• Exercise details
Every line that holds the word "green" needs to be copied from the data below.

• Data excerpt
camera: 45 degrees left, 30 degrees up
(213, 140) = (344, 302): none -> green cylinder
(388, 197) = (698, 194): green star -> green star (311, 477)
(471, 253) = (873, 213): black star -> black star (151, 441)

• Exercise solution
(213, 140) = (344, 302): none -> green cylinder
(388, 197) = (698, 194): green star -> green star (311, 477)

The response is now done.